Image change detection data
☆ ☆ ☆ ☆ ☆
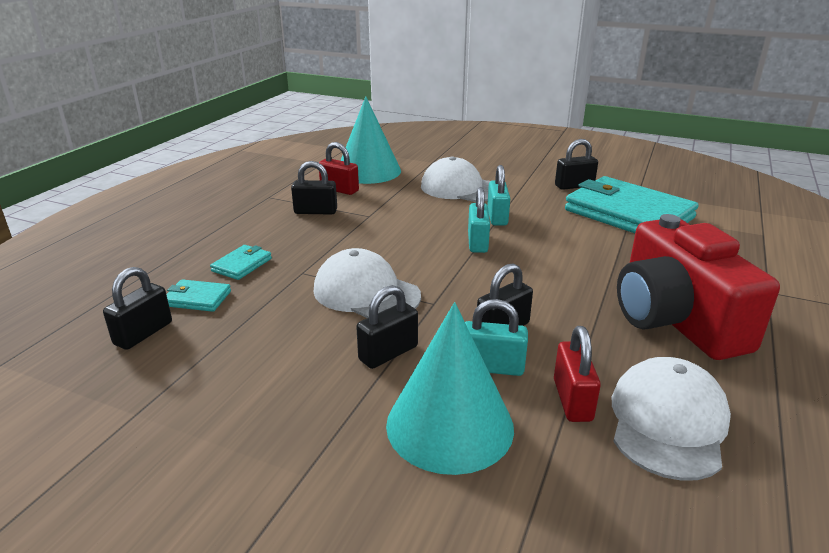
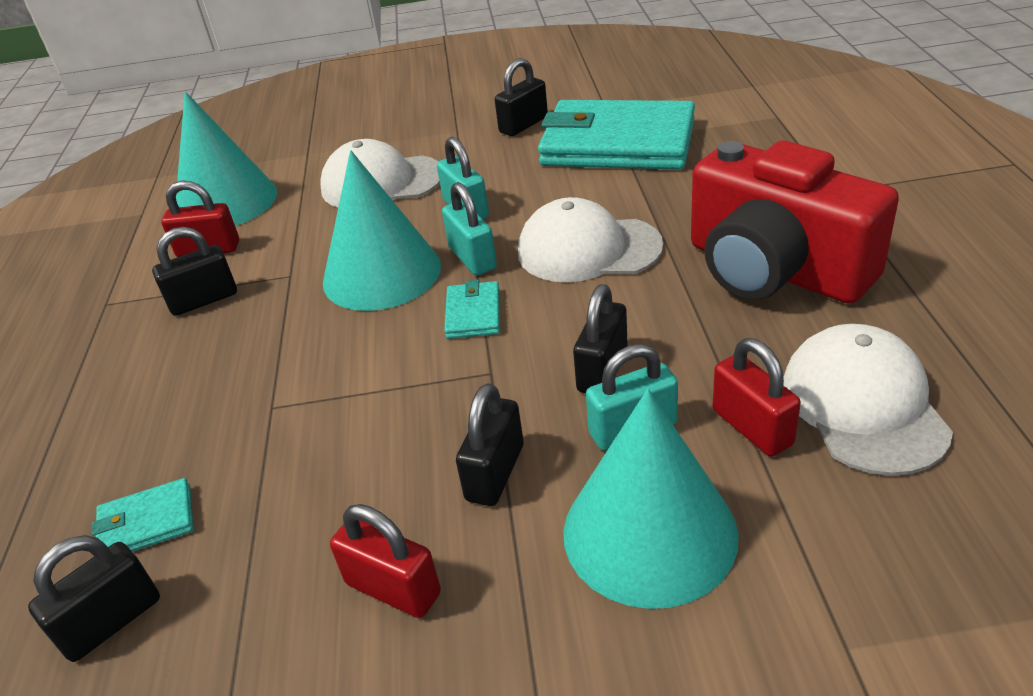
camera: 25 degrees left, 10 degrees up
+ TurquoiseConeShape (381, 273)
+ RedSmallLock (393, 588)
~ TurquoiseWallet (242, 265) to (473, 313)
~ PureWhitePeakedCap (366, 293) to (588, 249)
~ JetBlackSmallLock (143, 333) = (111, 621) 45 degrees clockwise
☆ ☆ ☆ ☆ ☆
* [Work required]: All lines from the one with "to (588, 249)" through the final line above are to be quoted exactly; quote no other line.

* [Exercise answer]:
~ PureWhitePeakedCap (366, 293) to (588, 249)
~ JetBlackSmallLock (143, 333) = (111, 621) 45 degrees clockwise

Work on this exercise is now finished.